Input data:
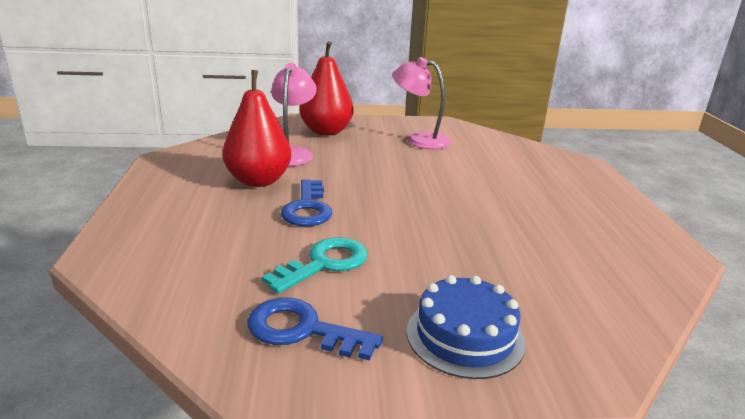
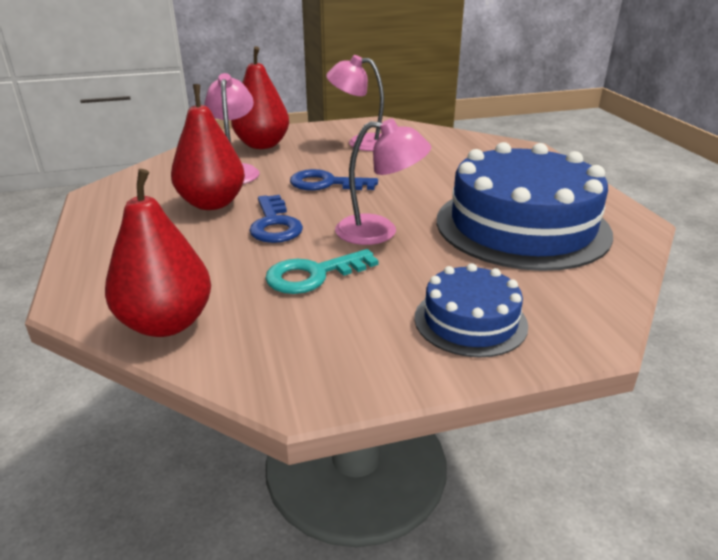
camera: 10 degrees left, 5 degrees up
(169, 290) = (166, 323): none -> red pear
(302, 330) = (316, 339): blue key -> blue key (326, 183)
(324, 263) = (313, 275): turquoise key -> turquoise key turned 150 degrees counterclockwise
(405, 228) = (379, 231): none -> pink lamp
(553, 242) = (522, 226): none -> blue cake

Work required: A word-for-word repetition of the data above, without pictures, is the expected answer.

Reply:
camera: 10 degrees left, 5 degrees up
(169, 290) = (166, 323): none -> red pear
(302, 330) = (316, 339): blue key -> blue key (326, 183)
(324, 263) = (313, 275): turquoise key -> turquoise key turned 150 degrees counterclockwise
(405, 228) = (379, 231): none -> pink lamp
(553, 242) = (522, 226): none -> blue cake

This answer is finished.